- Work required
Write out every line of the entries below without changing anything, but leave out the picture lines.

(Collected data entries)
_ _ _ _
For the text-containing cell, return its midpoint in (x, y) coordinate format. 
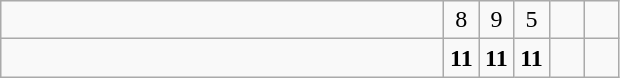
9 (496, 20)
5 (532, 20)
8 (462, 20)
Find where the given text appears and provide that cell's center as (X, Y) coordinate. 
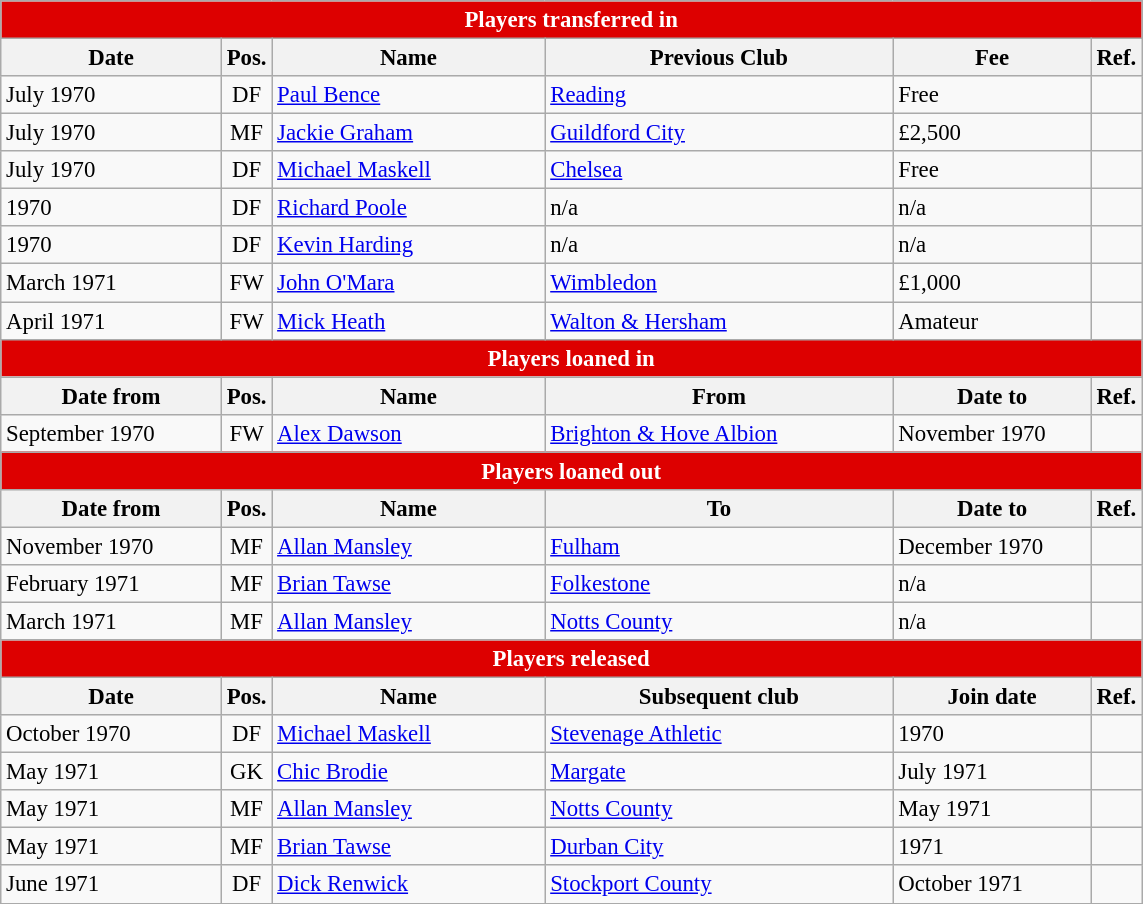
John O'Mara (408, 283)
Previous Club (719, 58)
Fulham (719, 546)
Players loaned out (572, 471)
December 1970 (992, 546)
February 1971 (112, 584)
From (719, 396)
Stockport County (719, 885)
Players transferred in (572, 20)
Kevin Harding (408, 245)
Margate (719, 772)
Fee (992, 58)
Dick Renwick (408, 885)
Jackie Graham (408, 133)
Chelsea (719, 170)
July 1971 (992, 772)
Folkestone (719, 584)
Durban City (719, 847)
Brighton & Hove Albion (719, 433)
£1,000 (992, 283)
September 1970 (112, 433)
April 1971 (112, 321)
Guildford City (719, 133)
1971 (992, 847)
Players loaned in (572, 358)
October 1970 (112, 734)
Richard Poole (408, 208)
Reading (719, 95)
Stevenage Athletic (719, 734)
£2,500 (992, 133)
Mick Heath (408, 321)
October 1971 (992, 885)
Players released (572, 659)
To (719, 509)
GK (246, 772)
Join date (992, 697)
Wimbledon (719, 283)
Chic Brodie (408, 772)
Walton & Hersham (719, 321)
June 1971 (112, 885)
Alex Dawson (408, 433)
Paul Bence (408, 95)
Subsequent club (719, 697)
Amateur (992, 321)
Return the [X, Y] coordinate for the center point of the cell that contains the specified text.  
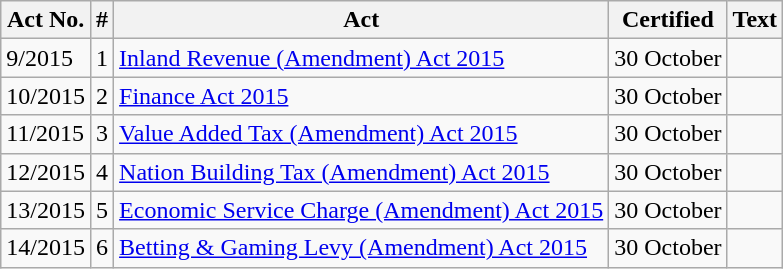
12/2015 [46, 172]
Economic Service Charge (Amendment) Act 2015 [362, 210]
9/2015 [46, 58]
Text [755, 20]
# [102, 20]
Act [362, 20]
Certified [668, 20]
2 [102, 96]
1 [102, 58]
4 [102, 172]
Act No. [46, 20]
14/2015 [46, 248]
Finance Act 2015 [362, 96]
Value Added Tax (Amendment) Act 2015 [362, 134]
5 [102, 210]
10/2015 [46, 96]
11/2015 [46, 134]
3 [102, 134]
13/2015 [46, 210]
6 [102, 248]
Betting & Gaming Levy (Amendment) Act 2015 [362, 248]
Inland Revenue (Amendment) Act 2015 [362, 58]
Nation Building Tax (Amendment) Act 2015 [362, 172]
_ _ _ _
- Reply
For the text-containing cell, return its midpoint in (x, y) coordinate format. 
9 (496, 20)
5 (532, 20)
8 (462, 20)
Find where the given text appears and provide that cell's center as (X, Y) coordinate. 
John O'Mara (408, 283)
Previous Club (719, 58)
Fulham (719, 546)
Players loaned out (572, 471)
December 1970 (992, 546)
February 1971 (112, 584)
From (719, 396)
Stockport County (719, 885)
Players transferred in (572, 20)
Kevin Harding (408, 245)
Margate (719, 772)
Fee (992, 58)
Dick Renwick (408, 885)
Jackie Graham (408, 133)
Chelsea (719, 170)
July 1971 (992, 772)
Folkestone (719, 584)
Durban City (719, 847)
Brighton & Hove Albion (719, 433)
£1,000 (992, 283)
September 1970 (112, 433)
April 1971 (112, 321)
Guildford City (719, 133)
1971 (992, 847)
Players loaned in (572, 358)
October 1970 (112, 734)
Richard Poole (408, 208)
Reading (719, 95)
Stevenage Athletic (719, 734)
£2,500 (992, 133)
Mick Heath (408, 321)
October 1971 (992, 885)
Players released (572, 659)
To (719, 509)
GK (246, 772)
Join date (992, 697)
Wimbledon (719, 283)
Chic Brodie (408, 772)
Walton & Hersham (719, 321)
June 1971 (112, 885)
Alex Dawson (408, 433)
Paul Bence (408, 95)
Subsequent club (719, 697)
Amateur (992, 321)
Return the [X, Y] coordinate for the center point of the cell that contains the specified text.  
12/2015 [46, 172]
Economic Service Charge (Amendment) Act 2015 [362, 210]
9/2015 [46, 58]
Text [755, 20]
# [102, 20]
Act [362, 20]
Certified [668, 20]
2 [102, 96]
1 [102, 58]
4 [102, 172]
Act No. [46, 20]
14/2015 [46, 248]
Finance Act 2015 [362, 96]
Value Added Tax (Amendment) Act 2015 [362, 134]
5 [102, 210]
10/2015 [46, 96]
11/2015 [46, 134]
3 [102, 134]
13/2015 [46, 210]
6 [102, 248]
Betting & Gaming Levy (Amendment) Act 2015 [362, 248]
Inland Revenue (Amendment) Act 2015 [362, 58]
Nation Building Tax (Amendment) Act 2015 [362, 172]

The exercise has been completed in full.